Written task ->
From the listing below, copy only the lines running from the line that contains "orange 1x3 plate [107,190,220,258]" to the line that contains "cyan 1x1 brick [189,447,273,558]", both included.

Material for this exercise ->
--- START ---
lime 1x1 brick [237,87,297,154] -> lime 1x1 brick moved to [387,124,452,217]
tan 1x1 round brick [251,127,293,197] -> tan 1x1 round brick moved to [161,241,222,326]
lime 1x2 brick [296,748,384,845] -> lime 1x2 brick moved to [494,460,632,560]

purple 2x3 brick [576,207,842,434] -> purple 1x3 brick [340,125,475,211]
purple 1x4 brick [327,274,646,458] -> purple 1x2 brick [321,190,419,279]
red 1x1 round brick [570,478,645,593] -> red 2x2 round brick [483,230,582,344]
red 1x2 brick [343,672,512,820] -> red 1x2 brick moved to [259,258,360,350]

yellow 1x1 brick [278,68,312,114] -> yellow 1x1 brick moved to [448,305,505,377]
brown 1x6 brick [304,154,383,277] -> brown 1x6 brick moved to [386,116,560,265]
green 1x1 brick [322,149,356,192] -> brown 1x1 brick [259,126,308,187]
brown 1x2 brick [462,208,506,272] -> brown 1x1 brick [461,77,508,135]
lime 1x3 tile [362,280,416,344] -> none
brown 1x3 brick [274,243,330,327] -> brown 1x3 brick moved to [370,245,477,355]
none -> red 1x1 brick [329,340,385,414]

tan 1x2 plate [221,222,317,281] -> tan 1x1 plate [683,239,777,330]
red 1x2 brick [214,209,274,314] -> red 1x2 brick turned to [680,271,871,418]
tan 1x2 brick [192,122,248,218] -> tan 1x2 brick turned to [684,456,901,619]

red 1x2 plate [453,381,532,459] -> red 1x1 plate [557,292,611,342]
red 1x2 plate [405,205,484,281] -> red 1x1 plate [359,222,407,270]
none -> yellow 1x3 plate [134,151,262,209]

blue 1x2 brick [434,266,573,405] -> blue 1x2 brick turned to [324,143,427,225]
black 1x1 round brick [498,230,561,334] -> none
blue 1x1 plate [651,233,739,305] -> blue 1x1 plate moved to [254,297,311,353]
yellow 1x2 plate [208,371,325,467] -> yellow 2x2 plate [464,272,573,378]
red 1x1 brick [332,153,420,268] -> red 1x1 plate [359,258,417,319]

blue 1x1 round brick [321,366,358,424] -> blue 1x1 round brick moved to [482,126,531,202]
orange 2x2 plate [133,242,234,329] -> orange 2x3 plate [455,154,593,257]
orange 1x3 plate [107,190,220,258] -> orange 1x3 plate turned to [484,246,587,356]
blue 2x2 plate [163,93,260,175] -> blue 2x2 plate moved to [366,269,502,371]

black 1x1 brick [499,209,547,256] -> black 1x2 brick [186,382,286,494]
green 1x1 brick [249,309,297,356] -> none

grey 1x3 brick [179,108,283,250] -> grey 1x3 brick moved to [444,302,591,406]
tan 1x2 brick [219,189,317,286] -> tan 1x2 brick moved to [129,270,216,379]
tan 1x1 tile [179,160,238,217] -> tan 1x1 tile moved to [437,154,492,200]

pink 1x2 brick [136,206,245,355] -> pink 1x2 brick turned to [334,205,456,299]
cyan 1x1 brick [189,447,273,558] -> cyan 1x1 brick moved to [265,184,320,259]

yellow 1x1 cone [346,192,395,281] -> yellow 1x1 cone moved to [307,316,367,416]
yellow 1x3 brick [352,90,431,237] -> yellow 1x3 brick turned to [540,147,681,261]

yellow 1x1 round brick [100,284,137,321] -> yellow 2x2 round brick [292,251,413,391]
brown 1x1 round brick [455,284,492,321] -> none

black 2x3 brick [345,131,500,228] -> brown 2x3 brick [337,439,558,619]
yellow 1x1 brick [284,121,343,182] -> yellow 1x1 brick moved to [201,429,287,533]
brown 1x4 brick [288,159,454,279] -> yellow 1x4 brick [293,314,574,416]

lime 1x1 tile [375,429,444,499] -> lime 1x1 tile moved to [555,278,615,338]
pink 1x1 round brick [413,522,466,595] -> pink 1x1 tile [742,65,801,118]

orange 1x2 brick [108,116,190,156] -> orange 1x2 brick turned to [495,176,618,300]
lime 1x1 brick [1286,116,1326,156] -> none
--- END ---
Solution for this problem ->
orange 1x3 plate [107,190,220,258] -> orange 1x3 plate turned to [484,246,587,356]
blue 2x2 plate [163,93,260,175] -> blue 2x2 plate moved to [366,269,502,371]

black 1x1 brick [499,209,547,256] -> black 1x2 brick [186,382,286,494]
green 1x1 brick [249,309,297,356] -> none

grey 1x3 brick [179,108,283,250] -> grey 1x3 brick moved to [444,302,591,406]
tan 1x2 brick [219,189,317,286] -> tan 1x2 brick moved to [129,270,216,379]
tan 1x1 tile [179,160,238,217] -> tan 1x1 tile moved to [437,154,492,200]

pink 1x2 brick [136,206,245,355] -> pink 1x2 brick turned to [334,205,456,299]
cyan 1x1 brick [189,447,273,558] -> cyan 1x1 brick moved to [265,184,320,259]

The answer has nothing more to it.